DATASET ENTRIES -
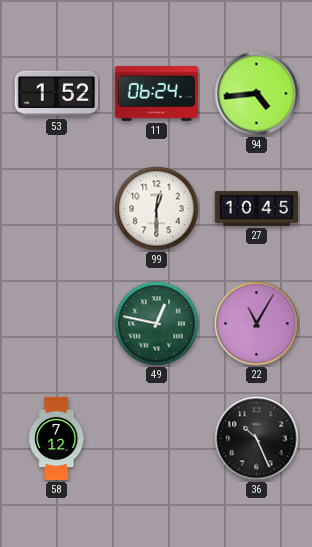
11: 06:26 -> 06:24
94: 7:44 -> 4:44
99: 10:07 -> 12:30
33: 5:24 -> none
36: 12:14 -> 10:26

PROBLEM DESCRIPTION -
Please put every line from the records above into a numbered list, skipping blank lines and leaving out the pictures.

WRITTEN SOLUTION -
1. 11: 06:26 -> 06:24
2. 94: 7:44 -> 4:44
3. 99: 10:07 -> 12:30
4. 33: 5:24 -> none
5. 36: 12:14 -> 10:26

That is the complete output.